Exercise brief: Go line by line through the records below. Copy whichever lines contain the string "none".

Before and after images:
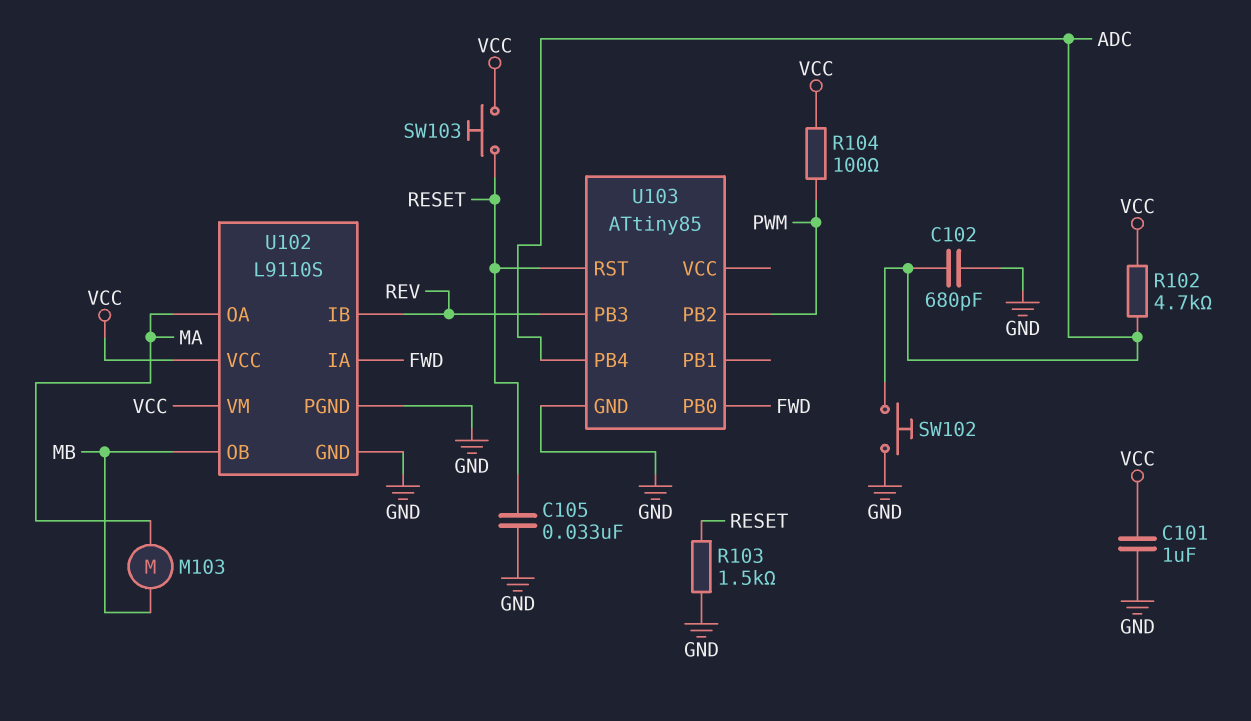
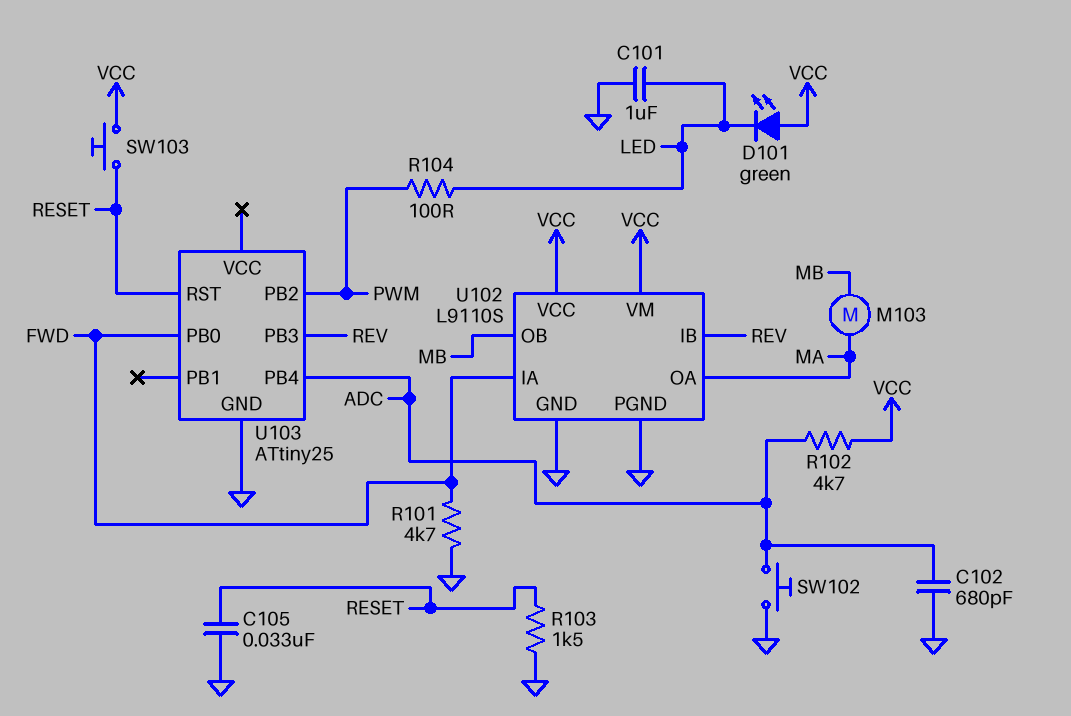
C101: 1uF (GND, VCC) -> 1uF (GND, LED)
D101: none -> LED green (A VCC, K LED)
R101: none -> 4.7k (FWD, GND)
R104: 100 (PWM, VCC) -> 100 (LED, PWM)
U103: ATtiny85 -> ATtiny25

Exercise response:
D101: none -> LED green (A VCC, K LED)
R101: none -> 4.7k (FWD, GND)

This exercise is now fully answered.